*What to work on:*
From the records below, set down exactly the lines starting with the line that contains "The second view lost the RUSSET" and going on through the line that contains "The BLACK BREAD". Nothing else is wanted.

*The data:*
= = = =
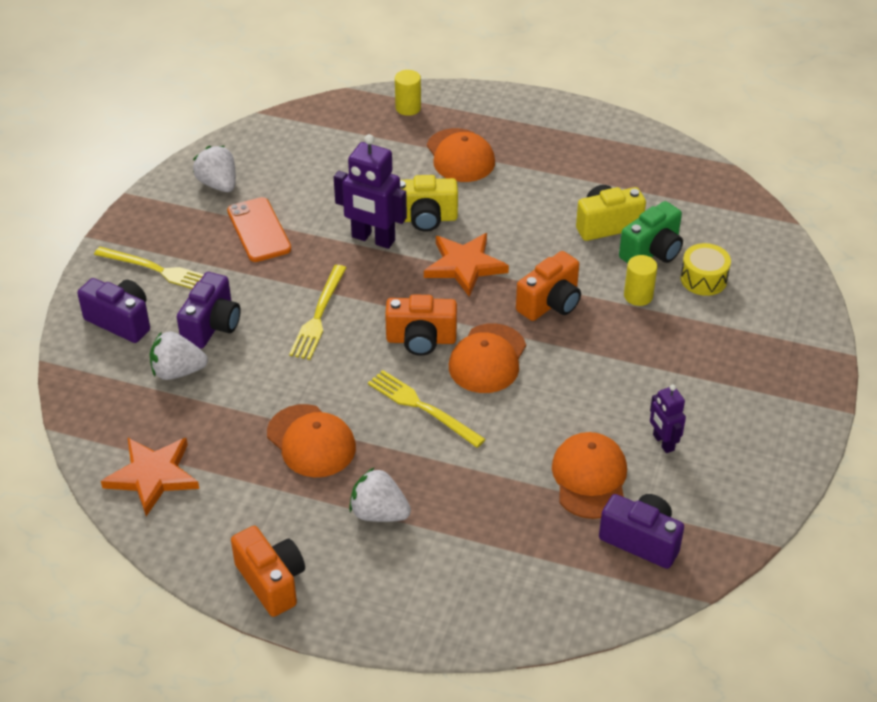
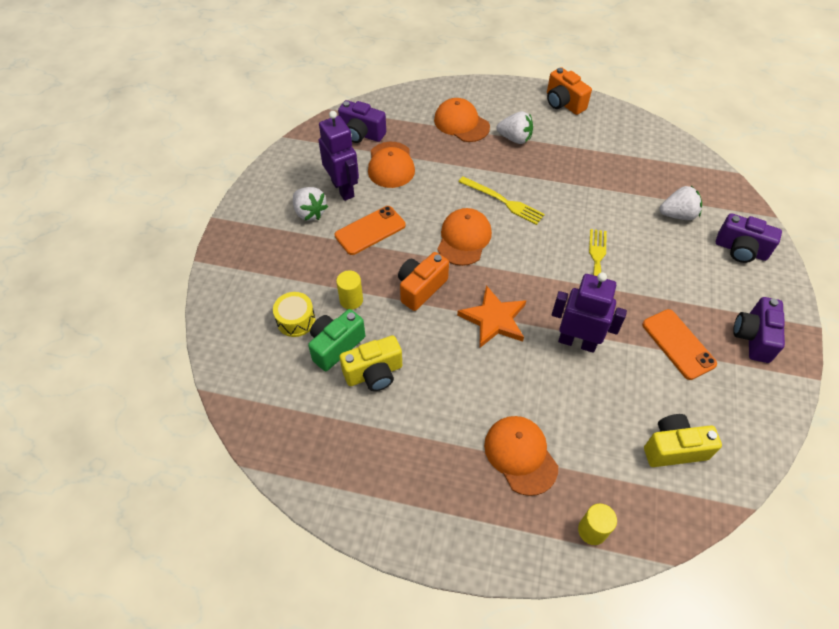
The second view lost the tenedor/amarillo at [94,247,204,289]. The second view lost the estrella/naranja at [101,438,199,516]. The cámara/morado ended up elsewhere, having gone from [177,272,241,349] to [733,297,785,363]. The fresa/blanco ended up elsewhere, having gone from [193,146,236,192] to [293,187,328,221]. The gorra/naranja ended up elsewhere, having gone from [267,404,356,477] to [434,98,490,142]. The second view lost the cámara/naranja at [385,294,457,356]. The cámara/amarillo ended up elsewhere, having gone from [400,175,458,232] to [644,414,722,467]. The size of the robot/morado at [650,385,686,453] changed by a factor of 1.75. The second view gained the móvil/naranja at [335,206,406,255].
= = = =
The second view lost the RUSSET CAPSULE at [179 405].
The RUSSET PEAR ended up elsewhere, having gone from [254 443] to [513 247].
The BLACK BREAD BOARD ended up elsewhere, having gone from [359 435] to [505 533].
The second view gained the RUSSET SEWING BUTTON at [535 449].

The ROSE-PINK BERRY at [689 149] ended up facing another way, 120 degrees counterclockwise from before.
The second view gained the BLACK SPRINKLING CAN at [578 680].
= = = =
*Problem solution:*
The second view lost the RUSSET CAPSULE at [179 405].
The RUSSET PEAR ended up elsewhere, having gone from [254 443] to [513 247].
The BLACK BREAD BOARD ended up elsewhere, having gone from [359 435] to [505 533].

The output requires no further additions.